TO DO -> For the material below, output exactly the span from the line with "(563, 490) = (152, 167): orange box -> none" to the line with "(608, 369) = (108, 262): blue", including both, and nothing besides.

EXTRACTED DATA ->
====

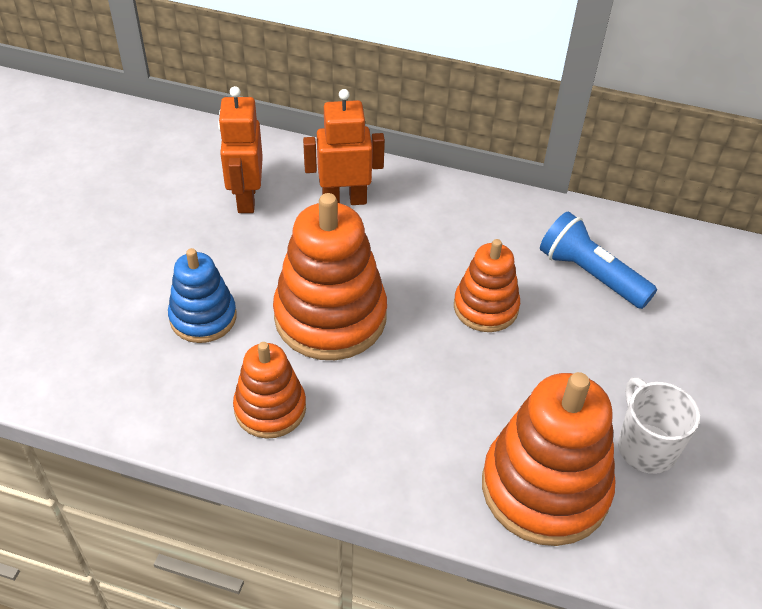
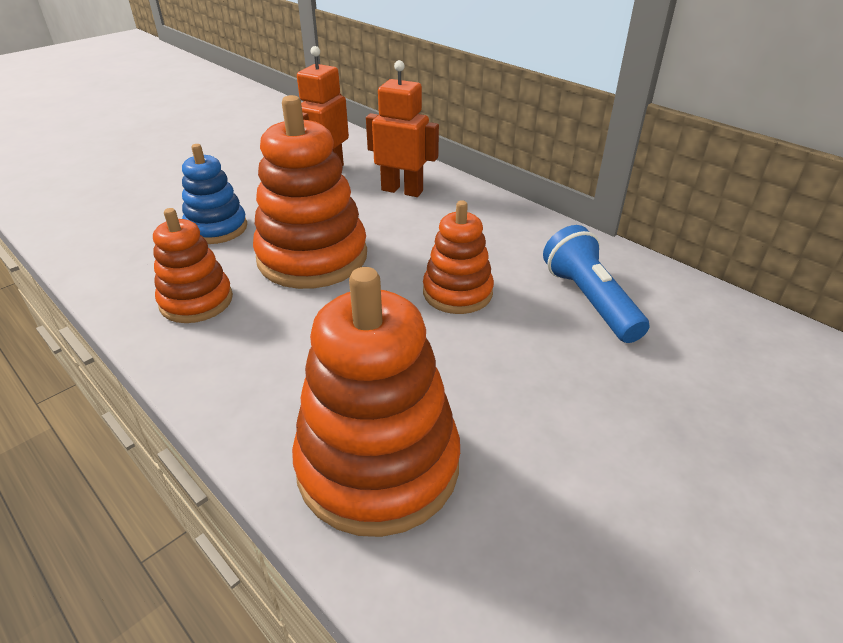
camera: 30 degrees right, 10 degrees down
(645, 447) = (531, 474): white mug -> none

====

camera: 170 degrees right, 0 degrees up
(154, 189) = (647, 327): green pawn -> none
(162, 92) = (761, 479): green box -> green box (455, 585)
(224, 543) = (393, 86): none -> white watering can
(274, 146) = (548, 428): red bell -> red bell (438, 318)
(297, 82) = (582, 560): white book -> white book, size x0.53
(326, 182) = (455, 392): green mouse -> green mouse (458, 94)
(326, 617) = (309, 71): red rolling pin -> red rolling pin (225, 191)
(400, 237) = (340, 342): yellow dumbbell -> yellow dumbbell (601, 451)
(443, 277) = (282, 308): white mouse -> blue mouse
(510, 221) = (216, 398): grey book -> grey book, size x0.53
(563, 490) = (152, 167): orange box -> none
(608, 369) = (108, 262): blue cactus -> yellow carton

====

WRITTEN ANSWER ->
(563, 490) = (152, 167): orange box -> none
(608, 369) = (108, 262): blue cactus -> yellow carton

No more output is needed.